→ **Problem description**: Take every line from the data that has the word "camera" in it.

::: Data for review :::

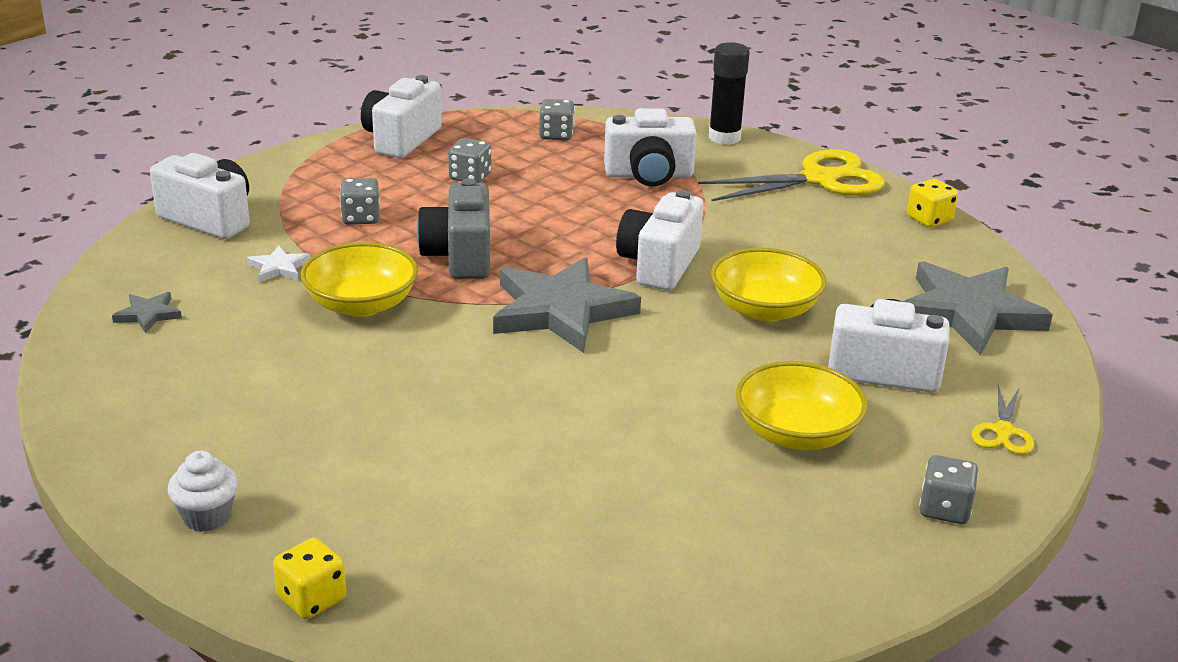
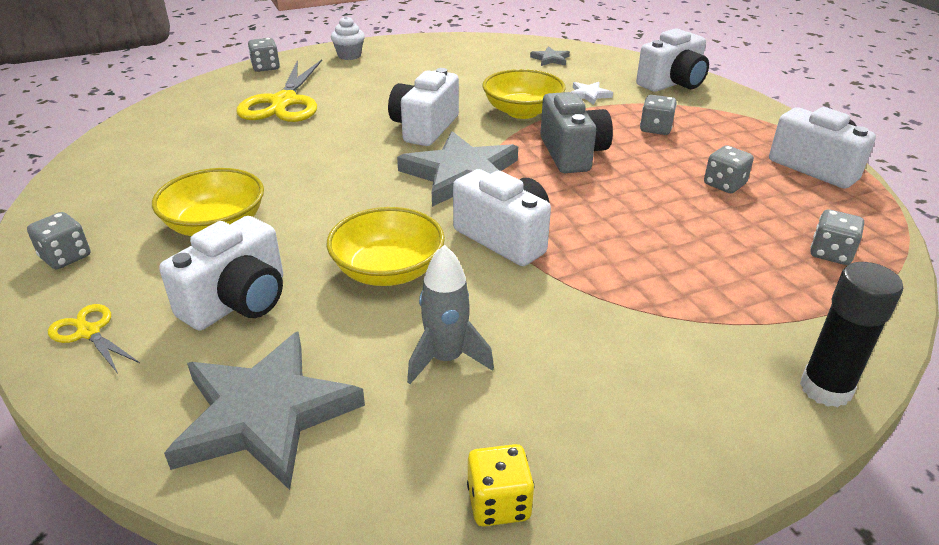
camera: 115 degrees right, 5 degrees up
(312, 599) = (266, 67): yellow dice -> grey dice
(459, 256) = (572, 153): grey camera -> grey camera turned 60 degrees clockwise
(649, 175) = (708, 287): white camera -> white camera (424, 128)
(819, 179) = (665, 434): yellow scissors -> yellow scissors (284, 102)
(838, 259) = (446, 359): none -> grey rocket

:::

→ **Answer for this exercise**:
camera: 115 degrees right, 5 degrees up
(459, 256) = (572, 153): grey camera -> grey camera turned 60 degrees clockwise
(649, 175) = (708, 287): white camera -> white camera (424, 128)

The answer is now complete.